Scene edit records
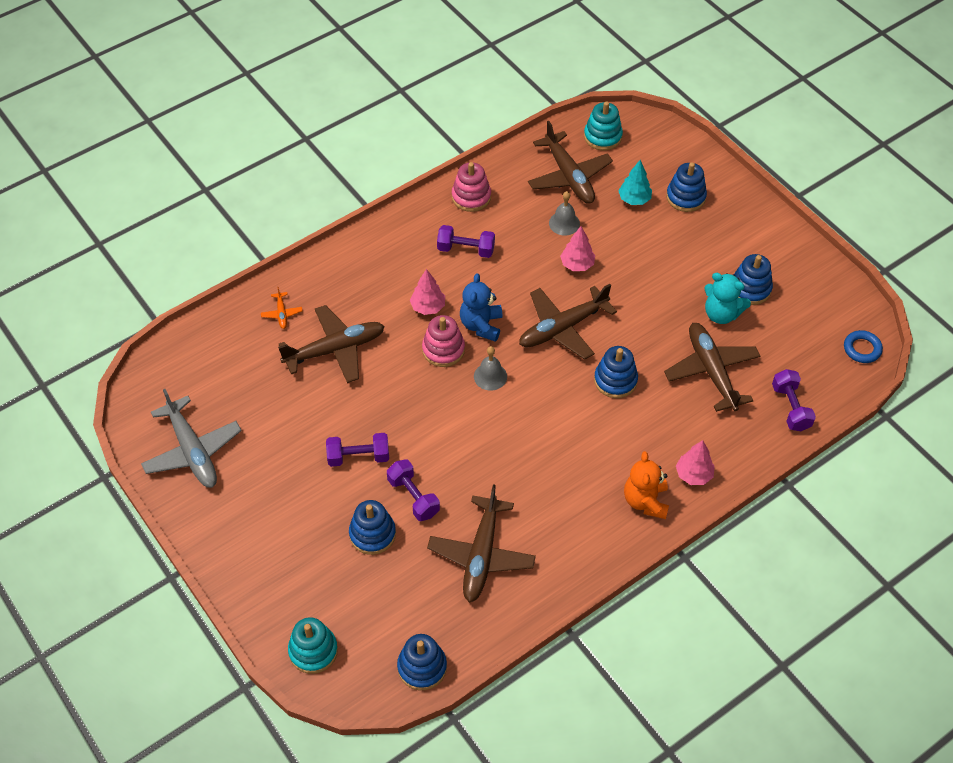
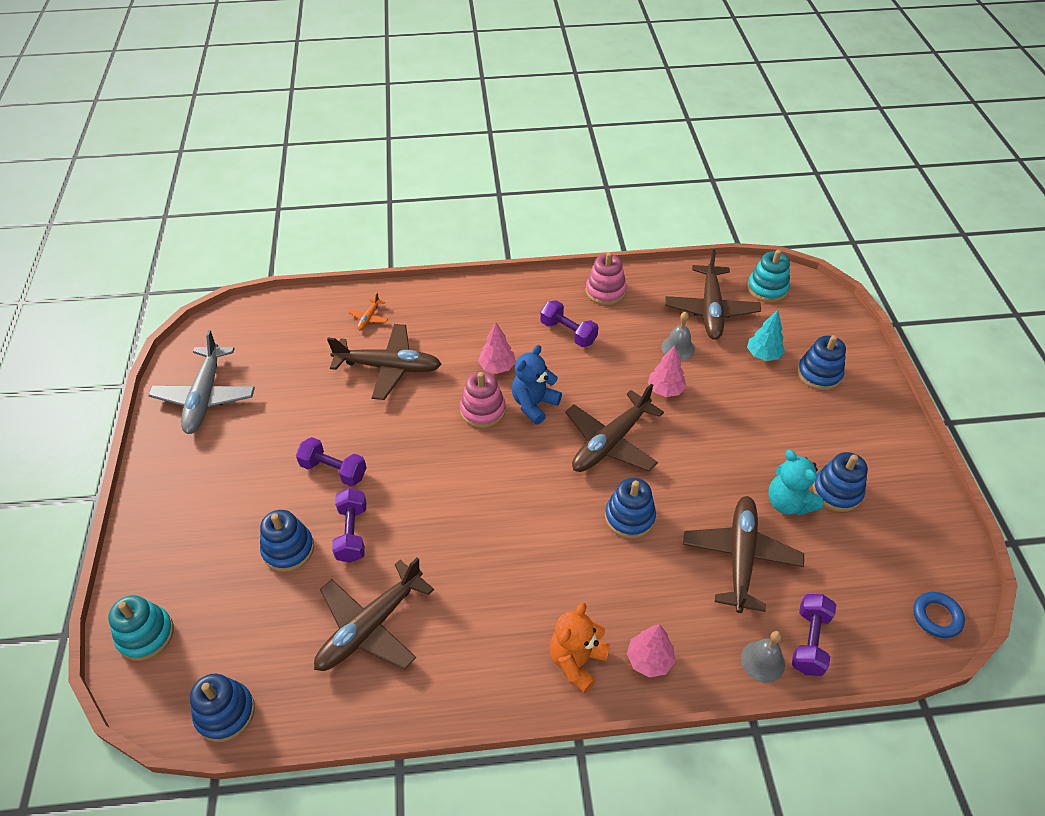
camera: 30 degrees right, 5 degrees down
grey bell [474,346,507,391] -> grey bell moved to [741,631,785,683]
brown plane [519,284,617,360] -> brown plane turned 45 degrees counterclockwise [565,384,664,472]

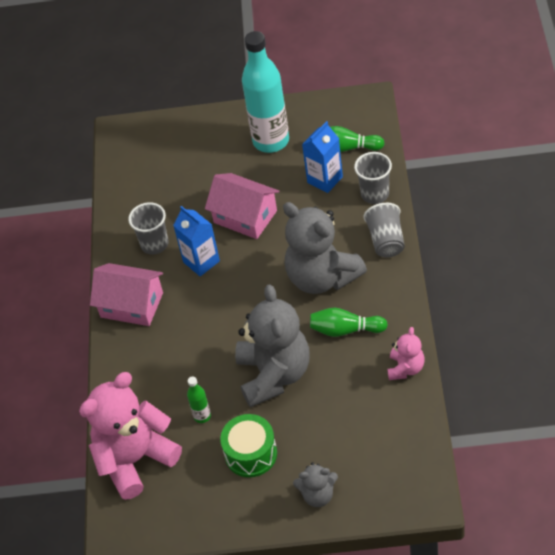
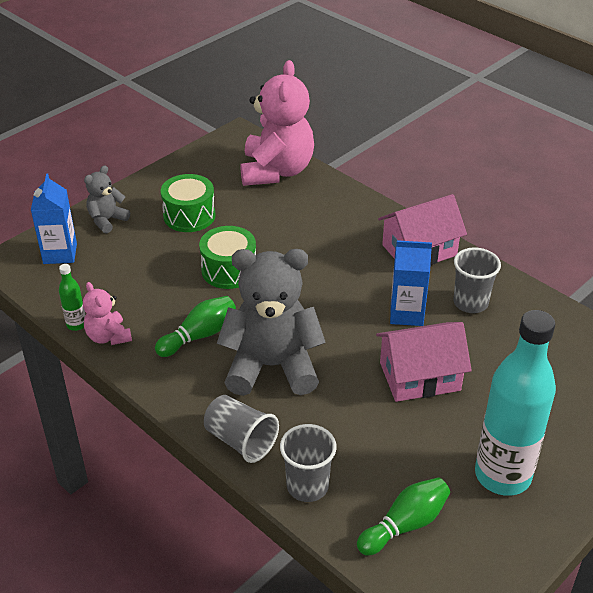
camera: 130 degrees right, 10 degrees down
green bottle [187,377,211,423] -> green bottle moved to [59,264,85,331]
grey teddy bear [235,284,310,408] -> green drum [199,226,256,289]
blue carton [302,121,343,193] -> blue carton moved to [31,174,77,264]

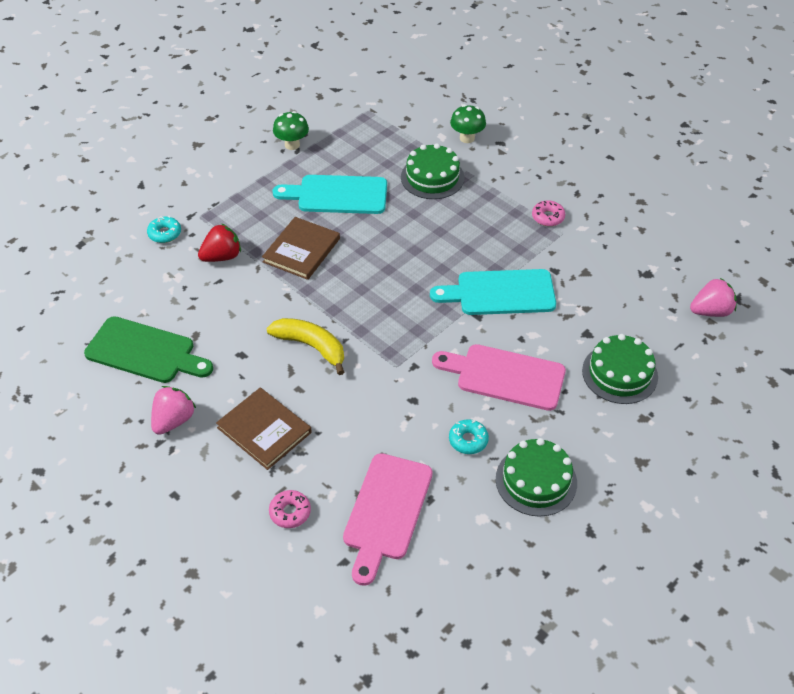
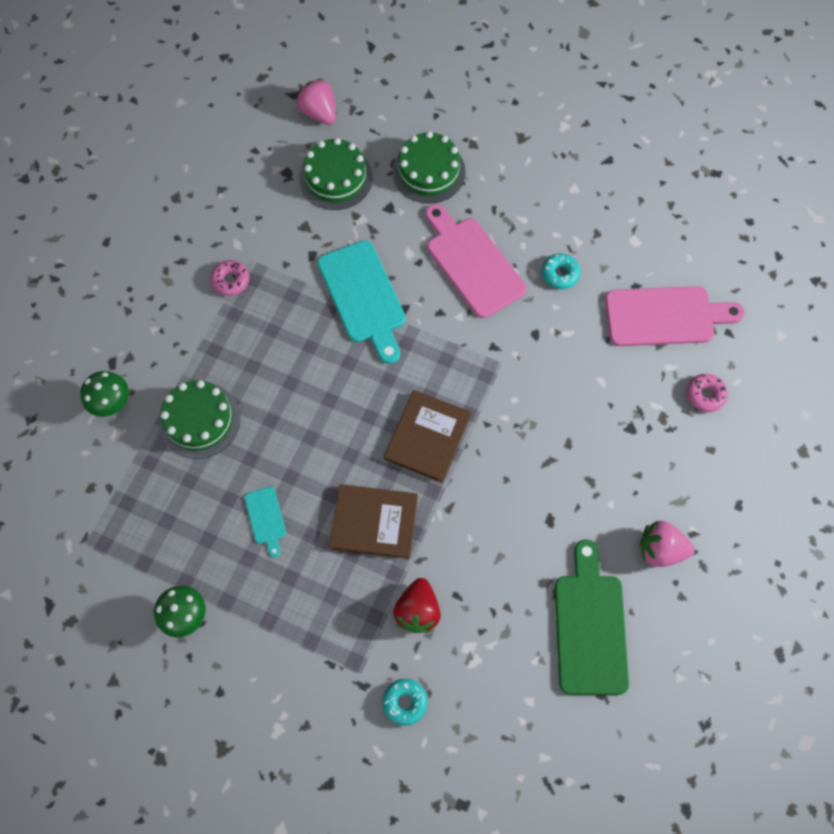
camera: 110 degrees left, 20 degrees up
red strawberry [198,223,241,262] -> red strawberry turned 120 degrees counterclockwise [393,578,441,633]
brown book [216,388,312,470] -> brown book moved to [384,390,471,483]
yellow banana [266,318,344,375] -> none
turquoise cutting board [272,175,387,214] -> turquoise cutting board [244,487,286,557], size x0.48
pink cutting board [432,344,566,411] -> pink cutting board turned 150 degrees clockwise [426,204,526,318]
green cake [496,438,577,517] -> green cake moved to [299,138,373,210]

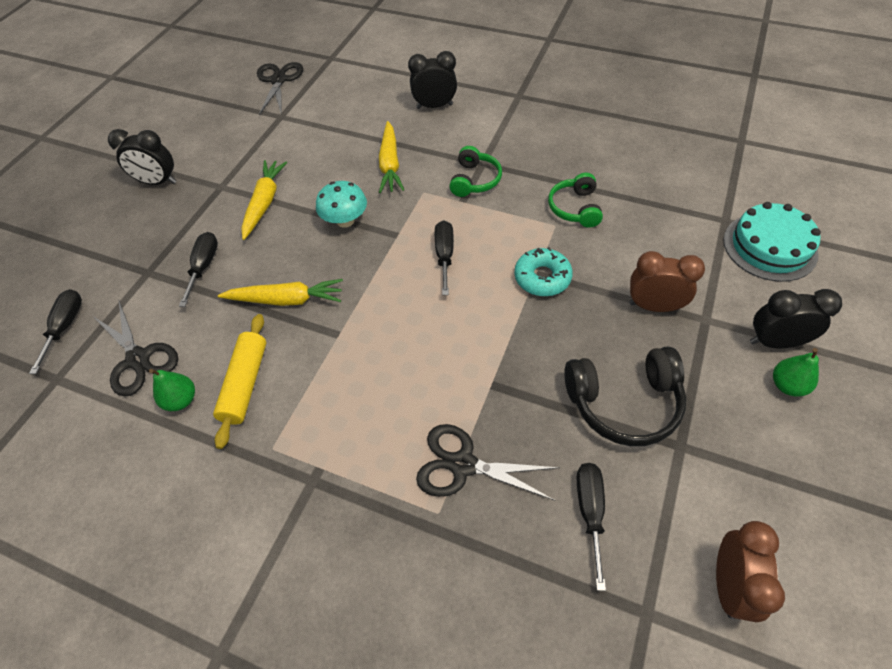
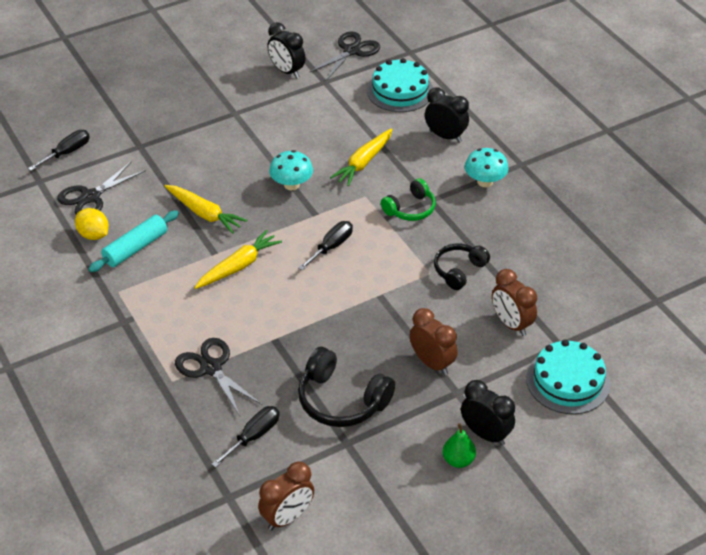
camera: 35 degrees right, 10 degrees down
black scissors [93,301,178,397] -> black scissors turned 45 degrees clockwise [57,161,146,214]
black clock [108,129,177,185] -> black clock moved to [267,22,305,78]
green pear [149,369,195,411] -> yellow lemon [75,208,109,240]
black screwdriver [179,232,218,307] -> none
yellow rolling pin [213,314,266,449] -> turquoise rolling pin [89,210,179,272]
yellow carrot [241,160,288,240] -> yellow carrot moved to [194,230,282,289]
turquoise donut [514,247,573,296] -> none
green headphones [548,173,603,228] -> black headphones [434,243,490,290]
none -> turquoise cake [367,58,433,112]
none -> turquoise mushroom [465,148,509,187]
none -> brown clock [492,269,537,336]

What to do – Output exactly the lines above, beginning at the one with "brown plane [519,284,617,360]" and stopping after the one with "brown book [216,388,312,470]". Pictures are to be omitted.

Task output –
brown plane [519,284,617,360] -> brown plane turned 45 degrees counterclockwise [565,384,664,472]

camera: 130 degrees right, 10 degrees down
green bottle [187,377,211,423] -> green bottle moved to [59,264,85,331]
grey teddy bear [235,284,310,408] -> green drum [199,226,256,289]
blue carton [302,121,343,193] -> blue carton moved to [31,174,77,264]

camera: 110 degrees left, 20 degrees up
red strawberry [198,223,241,262] -> red strawberry turned 120 degrees counterclockwise [393,578,441,633]
brown book [216,388,312,470] -> brown book moved to [384,390,471,483]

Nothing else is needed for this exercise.